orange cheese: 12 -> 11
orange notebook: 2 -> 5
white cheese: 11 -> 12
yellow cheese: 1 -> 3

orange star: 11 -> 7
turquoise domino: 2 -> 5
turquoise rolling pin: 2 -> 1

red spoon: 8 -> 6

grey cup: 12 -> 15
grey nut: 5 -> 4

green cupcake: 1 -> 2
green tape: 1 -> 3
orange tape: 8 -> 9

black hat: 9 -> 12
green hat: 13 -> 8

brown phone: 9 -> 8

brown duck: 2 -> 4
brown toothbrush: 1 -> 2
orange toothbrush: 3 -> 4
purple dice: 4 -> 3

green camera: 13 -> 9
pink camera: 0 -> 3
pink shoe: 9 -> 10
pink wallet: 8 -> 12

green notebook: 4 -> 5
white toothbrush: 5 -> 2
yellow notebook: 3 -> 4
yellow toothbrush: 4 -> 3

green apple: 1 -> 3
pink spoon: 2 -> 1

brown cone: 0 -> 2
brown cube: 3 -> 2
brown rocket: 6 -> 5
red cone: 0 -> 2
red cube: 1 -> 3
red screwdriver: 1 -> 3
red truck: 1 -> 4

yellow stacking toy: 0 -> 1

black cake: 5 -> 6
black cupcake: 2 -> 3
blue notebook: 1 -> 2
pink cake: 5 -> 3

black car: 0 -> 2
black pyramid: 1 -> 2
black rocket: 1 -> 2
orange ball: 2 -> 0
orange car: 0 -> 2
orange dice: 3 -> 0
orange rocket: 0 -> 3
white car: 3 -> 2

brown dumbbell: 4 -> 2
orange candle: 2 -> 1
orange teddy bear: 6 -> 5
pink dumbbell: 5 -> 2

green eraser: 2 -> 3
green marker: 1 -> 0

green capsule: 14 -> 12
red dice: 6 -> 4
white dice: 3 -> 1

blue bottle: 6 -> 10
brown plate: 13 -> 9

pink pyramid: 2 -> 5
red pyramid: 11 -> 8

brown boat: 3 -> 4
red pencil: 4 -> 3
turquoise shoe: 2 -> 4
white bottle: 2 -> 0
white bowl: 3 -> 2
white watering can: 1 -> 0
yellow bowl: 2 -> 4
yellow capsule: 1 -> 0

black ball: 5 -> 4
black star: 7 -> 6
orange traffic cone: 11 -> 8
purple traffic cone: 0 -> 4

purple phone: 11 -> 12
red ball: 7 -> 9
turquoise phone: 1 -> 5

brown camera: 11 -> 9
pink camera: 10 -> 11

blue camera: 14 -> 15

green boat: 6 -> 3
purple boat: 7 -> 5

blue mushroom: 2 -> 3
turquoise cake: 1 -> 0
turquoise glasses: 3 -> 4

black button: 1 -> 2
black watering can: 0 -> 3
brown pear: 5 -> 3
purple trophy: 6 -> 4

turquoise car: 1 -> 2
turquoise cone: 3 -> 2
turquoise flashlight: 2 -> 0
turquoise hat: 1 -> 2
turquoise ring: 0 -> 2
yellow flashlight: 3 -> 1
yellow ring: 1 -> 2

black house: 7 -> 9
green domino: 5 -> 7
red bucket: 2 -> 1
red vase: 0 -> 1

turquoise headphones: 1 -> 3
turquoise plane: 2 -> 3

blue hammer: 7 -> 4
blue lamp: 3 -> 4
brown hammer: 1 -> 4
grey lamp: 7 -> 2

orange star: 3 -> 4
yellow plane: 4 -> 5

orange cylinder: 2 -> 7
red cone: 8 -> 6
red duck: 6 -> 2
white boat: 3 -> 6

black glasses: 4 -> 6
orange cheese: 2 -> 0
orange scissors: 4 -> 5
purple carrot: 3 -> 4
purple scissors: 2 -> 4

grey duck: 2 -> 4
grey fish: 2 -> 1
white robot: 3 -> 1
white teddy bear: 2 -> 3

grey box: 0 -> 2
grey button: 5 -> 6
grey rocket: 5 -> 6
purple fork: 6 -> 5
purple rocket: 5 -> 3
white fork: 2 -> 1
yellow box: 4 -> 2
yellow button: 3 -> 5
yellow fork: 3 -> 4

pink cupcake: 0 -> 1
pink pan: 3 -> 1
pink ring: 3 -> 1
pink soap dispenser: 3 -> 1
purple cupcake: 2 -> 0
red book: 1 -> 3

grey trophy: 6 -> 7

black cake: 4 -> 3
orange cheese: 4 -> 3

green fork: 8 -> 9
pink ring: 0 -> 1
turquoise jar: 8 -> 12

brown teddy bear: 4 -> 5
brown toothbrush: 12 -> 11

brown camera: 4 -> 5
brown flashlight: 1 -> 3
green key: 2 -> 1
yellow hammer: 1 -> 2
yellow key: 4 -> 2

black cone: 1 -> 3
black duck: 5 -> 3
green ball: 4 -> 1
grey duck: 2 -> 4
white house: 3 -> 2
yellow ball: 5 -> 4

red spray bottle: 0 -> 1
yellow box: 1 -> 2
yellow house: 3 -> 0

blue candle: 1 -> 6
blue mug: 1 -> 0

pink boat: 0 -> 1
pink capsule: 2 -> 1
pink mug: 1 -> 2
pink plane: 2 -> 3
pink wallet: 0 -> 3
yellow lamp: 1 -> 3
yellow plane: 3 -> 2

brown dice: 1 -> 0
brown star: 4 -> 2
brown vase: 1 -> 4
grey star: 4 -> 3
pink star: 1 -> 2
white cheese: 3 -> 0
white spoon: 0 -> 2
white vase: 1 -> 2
============
(Description of the task): Return, exactly, the lines from the first line of the records above to the line containing "brown toothbrush: 1 -> 2", both included.

(Result of this exercise):
orange cheese: 12 -> 11
orange notebook: 2 -> 5
white cheese: 11 -> 12
yellow cheese: 1 -> 3

orange star: 11 -> 7
turquoise domino: 2 -> 5
turquoise rolling pin: 2 -> 1

red spoon: 8 -> 6

grey cup: 12 -> 15
grey nut: 5 -> 4

green cupcake: 1 -> 2
green tape: 1 -> 3
orange tape: 8 -> 9

black hat: 9 -> 12
green hat: 13 -> 8

brown phone: 9 -> 8

brown duck: 2 -> 4
brown toothbrush: 1 -> 2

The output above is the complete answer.